• Prompt
Go through the listing below and gather every line with the word "cylinder".

• Extracted material
········

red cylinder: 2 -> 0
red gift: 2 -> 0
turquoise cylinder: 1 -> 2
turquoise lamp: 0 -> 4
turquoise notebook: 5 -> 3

········

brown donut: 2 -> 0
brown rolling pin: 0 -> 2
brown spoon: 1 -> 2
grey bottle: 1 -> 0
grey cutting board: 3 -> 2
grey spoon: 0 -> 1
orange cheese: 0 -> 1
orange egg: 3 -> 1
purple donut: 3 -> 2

········

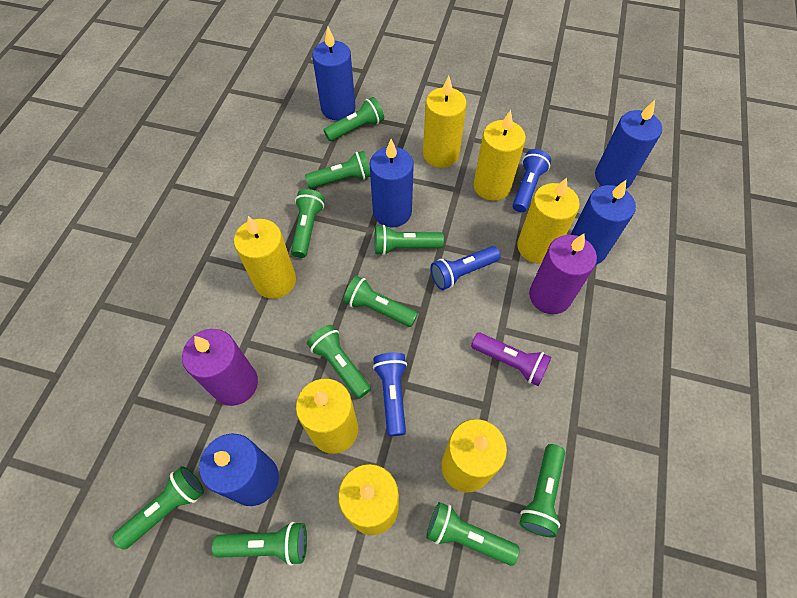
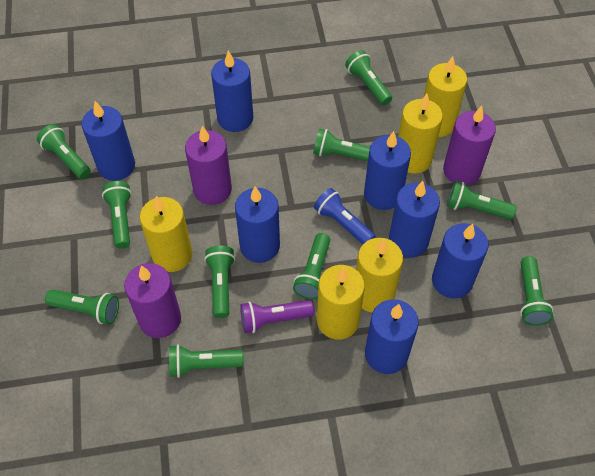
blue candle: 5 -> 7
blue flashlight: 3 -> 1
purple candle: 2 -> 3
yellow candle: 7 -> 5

········

• Worked solution
red cylinder: 2 -> 0
turquoise cylinder: 1 -> 2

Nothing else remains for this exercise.